**WHAT YOU NEED TO DO**: List each line of the data in which the string "white" appears.

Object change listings
══════════

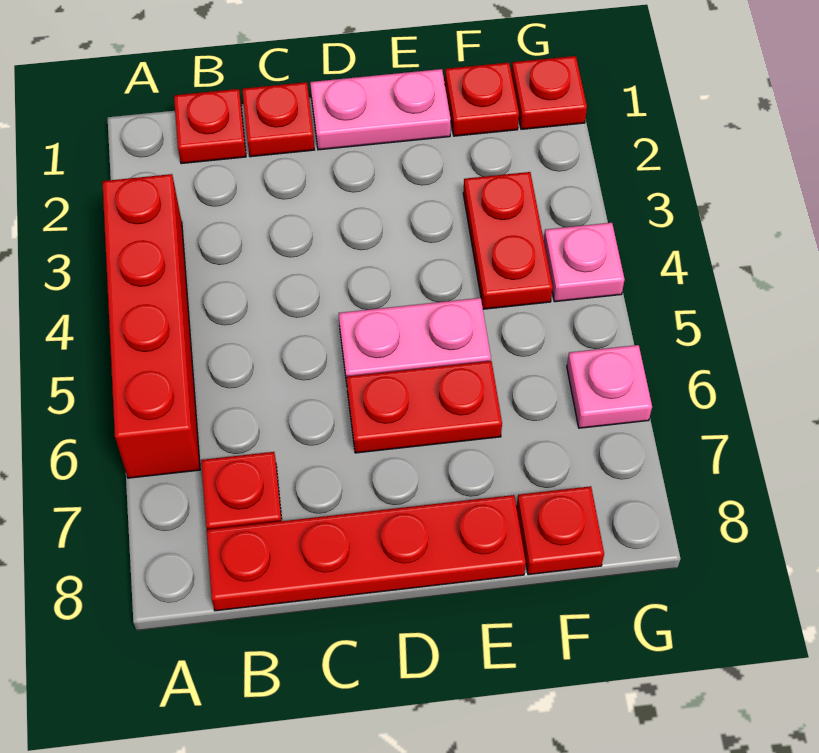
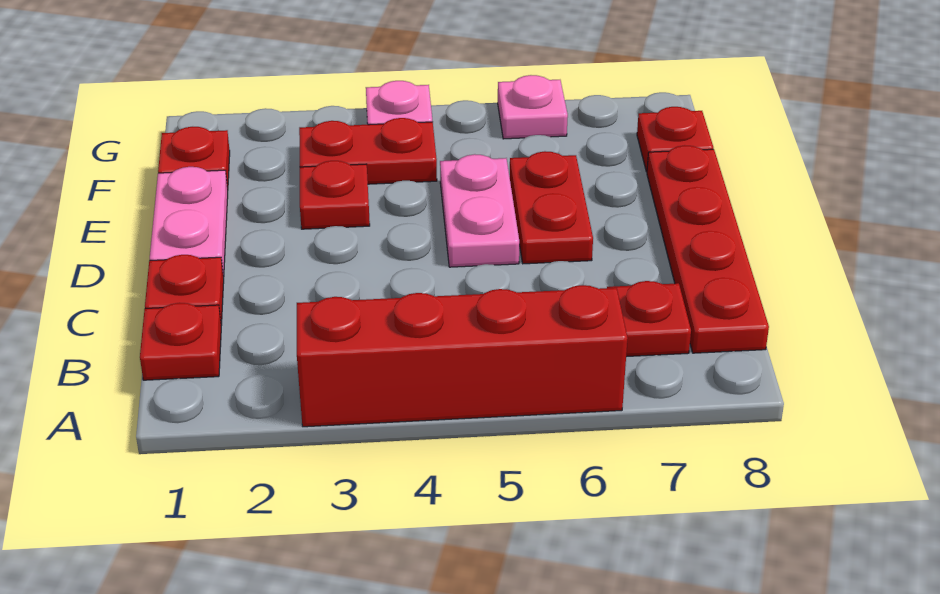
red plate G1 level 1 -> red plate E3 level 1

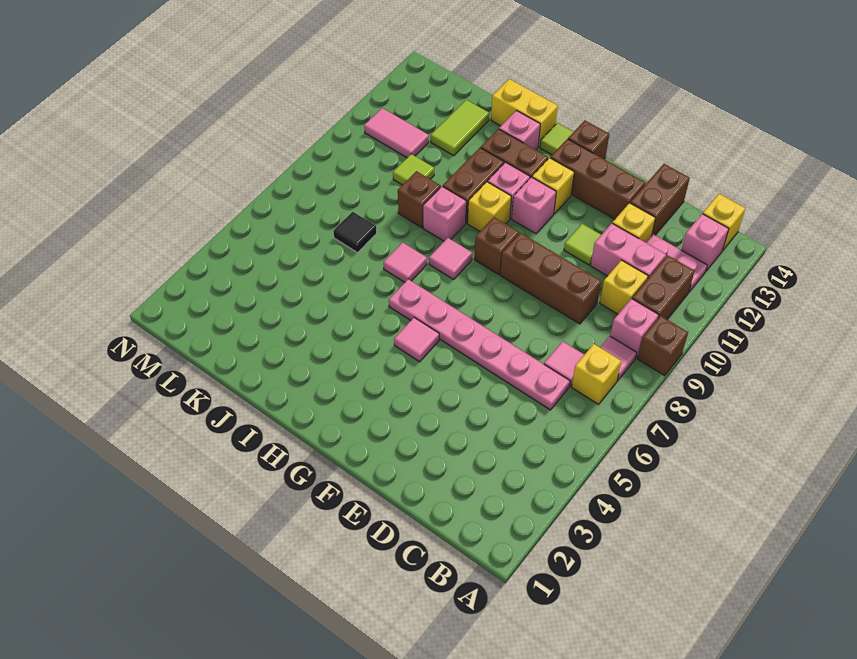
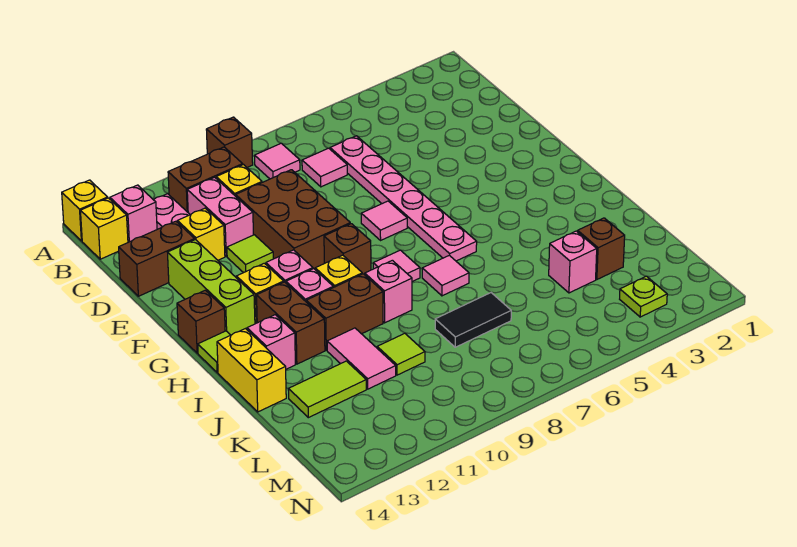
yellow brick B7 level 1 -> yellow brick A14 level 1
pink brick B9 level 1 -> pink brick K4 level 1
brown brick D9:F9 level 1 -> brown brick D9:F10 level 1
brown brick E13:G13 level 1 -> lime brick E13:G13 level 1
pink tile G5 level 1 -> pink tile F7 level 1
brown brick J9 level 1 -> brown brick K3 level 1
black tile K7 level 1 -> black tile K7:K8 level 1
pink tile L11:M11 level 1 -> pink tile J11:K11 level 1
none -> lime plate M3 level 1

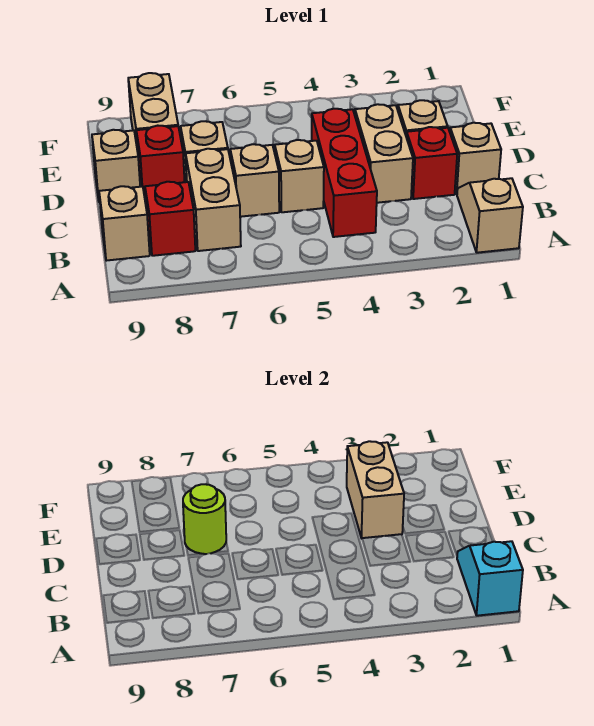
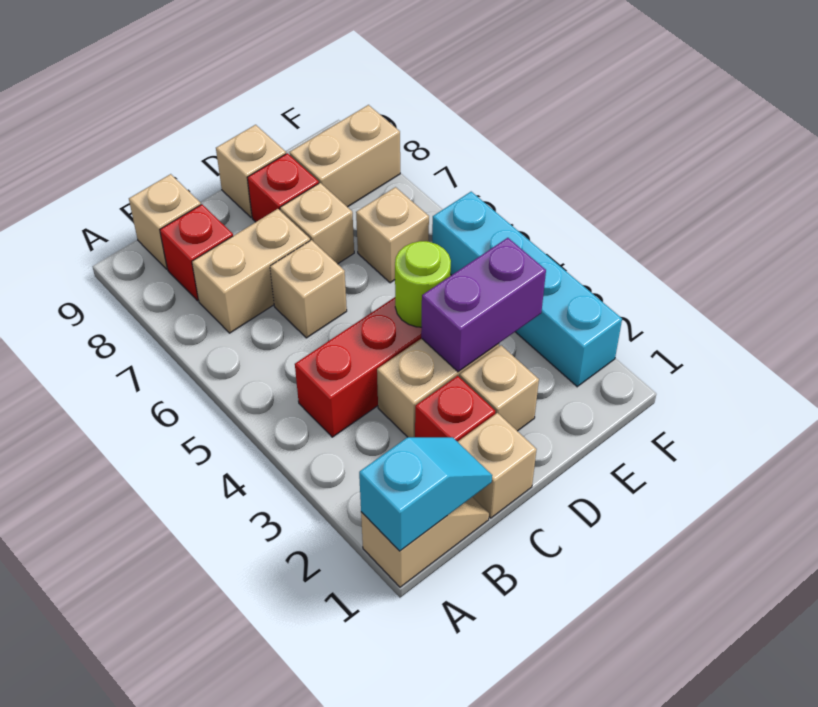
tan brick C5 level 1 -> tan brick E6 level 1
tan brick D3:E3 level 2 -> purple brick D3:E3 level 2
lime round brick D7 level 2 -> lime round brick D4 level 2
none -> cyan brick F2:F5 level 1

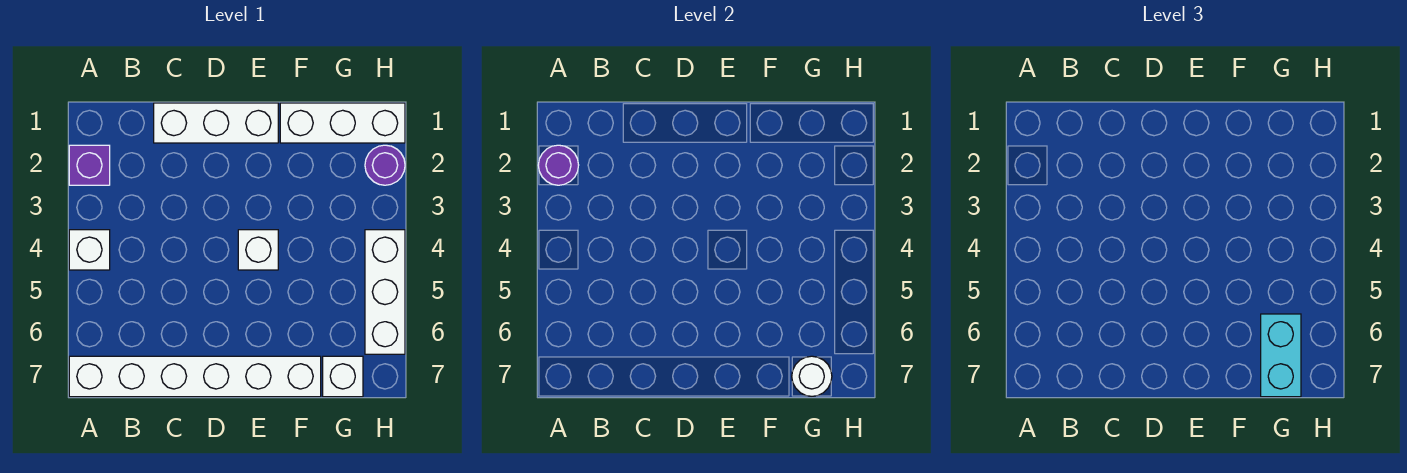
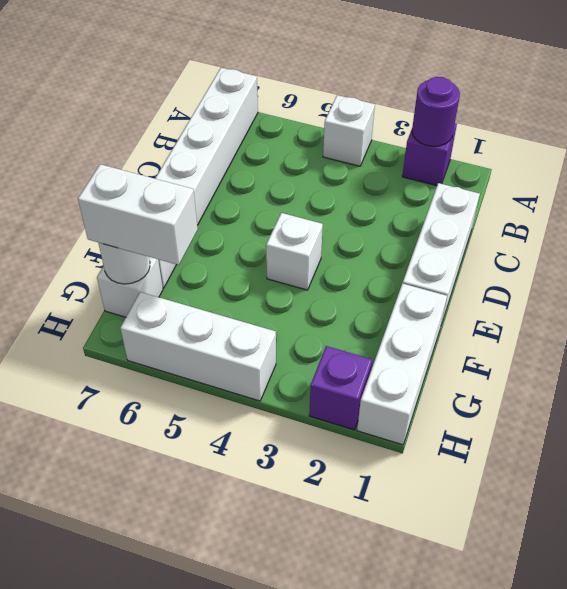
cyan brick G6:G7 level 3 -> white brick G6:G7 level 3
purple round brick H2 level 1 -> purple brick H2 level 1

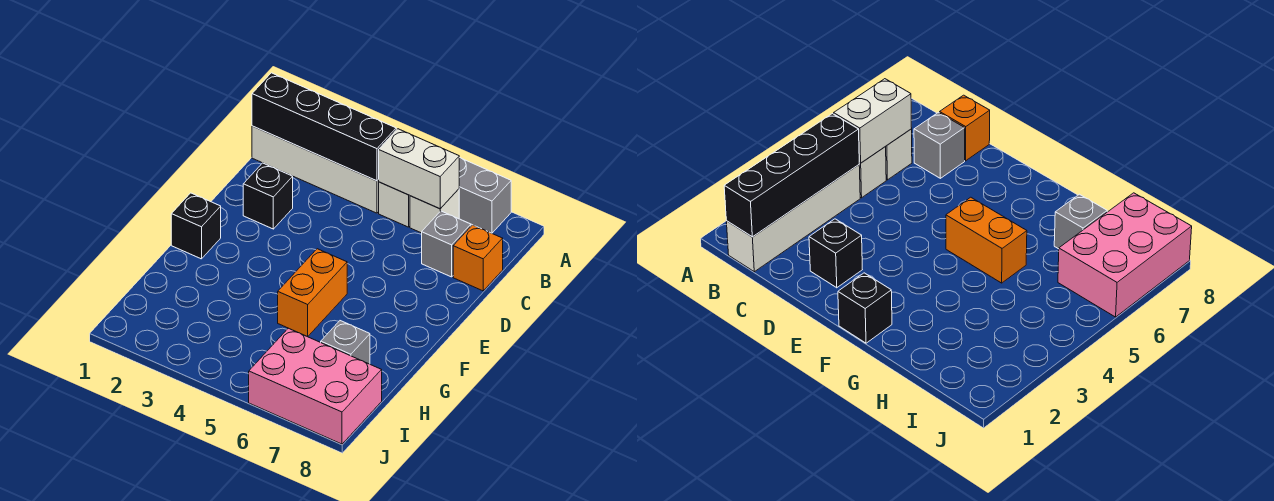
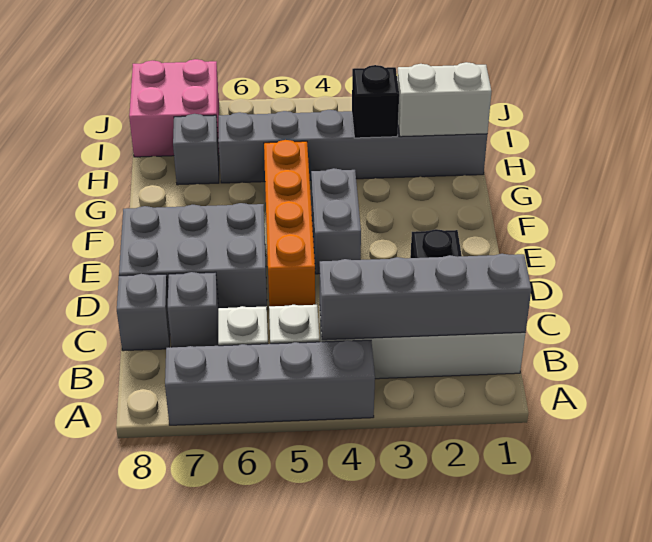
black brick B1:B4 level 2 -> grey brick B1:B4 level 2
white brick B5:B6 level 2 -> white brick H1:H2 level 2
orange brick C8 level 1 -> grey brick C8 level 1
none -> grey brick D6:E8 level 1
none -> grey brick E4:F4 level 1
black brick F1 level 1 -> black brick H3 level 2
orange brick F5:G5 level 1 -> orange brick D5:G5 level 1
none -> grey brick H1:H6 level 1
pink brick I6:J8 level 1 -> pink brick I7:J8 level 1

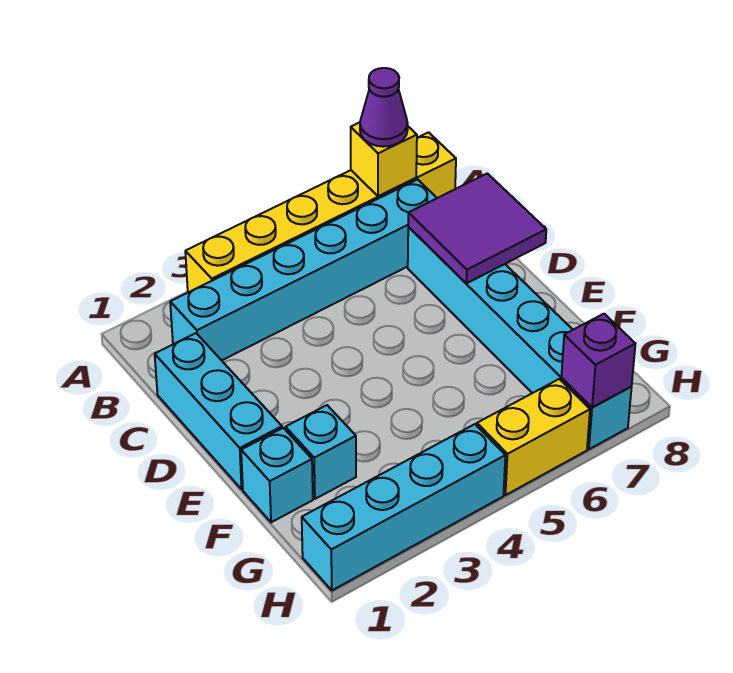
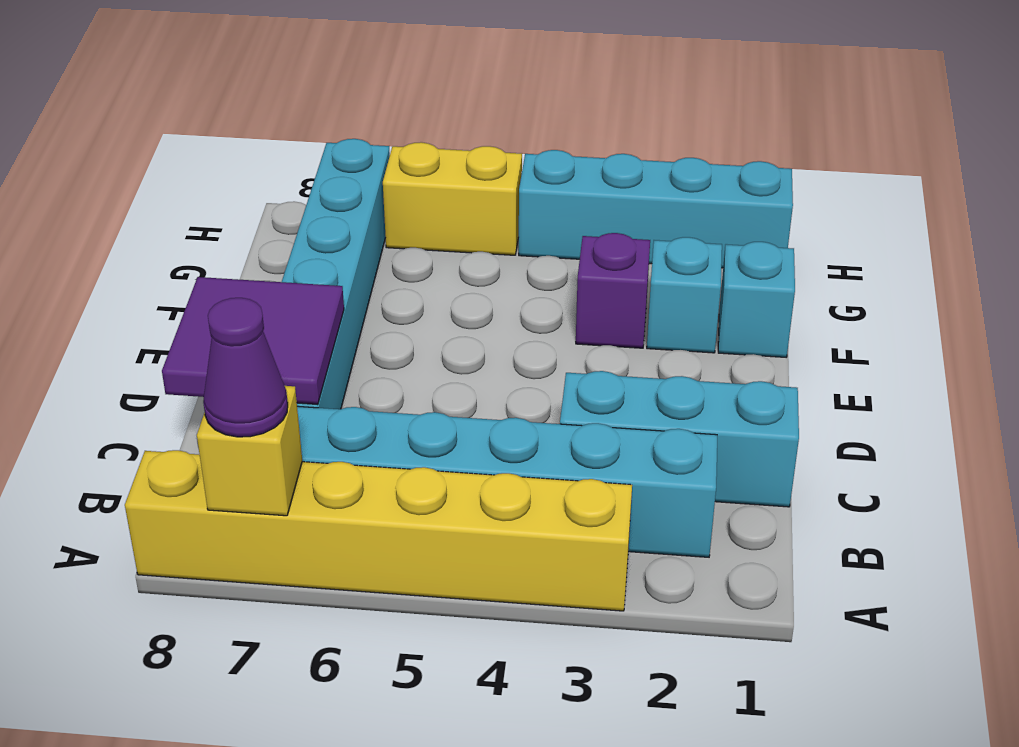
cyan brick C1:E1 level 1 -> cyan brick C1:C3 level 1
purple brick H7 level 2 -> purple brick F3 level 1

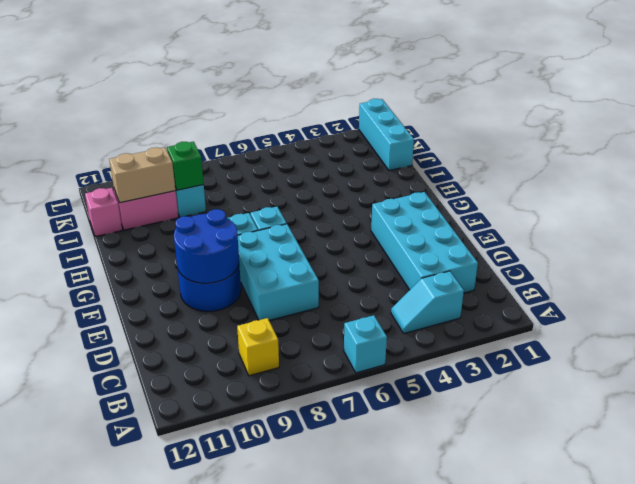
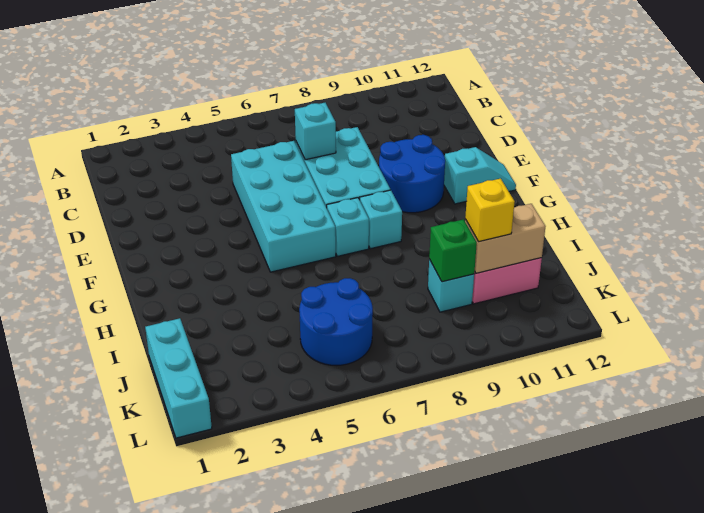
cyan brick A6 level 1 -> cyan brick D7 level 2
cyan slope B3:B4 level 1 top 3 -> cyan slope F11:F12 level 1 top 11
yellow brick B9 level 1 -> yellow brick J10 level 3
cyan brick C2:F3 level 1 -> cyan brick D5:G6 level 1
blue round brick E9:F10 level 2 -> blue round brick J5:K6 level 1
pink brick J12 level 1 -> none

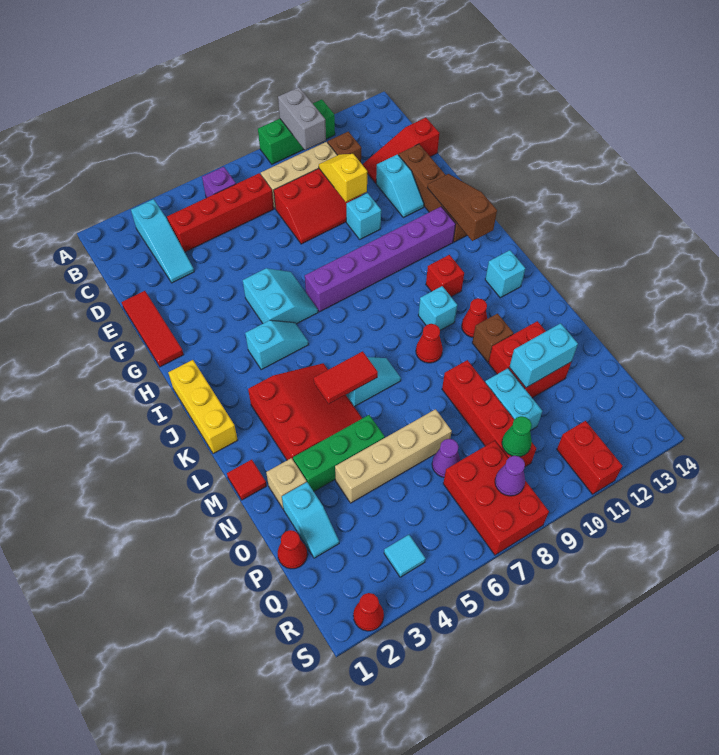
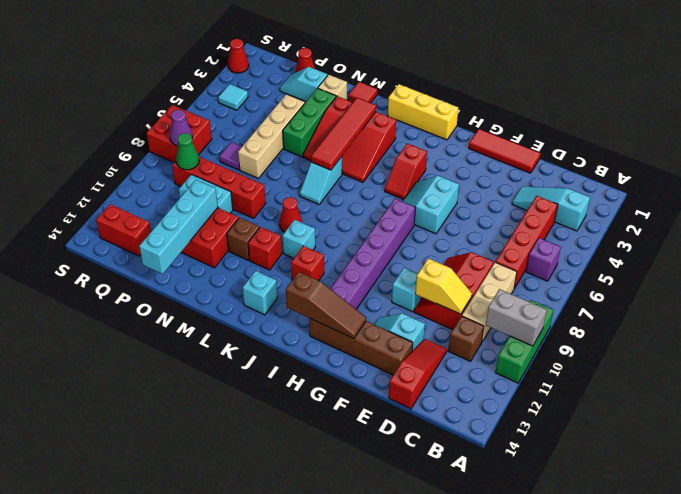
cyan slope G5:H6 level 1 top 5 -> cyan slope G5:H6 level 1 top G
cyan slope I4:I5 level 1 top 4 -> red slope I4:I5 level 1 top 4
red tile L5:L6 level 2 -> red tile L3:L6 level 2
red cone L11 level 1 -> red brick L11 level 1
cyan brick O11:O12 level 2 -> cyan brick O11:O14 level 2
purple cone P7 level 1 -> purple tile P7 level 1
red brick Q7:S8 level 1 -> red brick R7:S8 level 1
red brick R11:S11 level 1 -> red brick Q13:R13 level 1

══════════

**WRITTEN RESPONSE**:
cyan brick G6:G7 level 3 -> white brick G6:G7 level 3
white brick B5:B6 level 2 -> white brick H1:H2 level 2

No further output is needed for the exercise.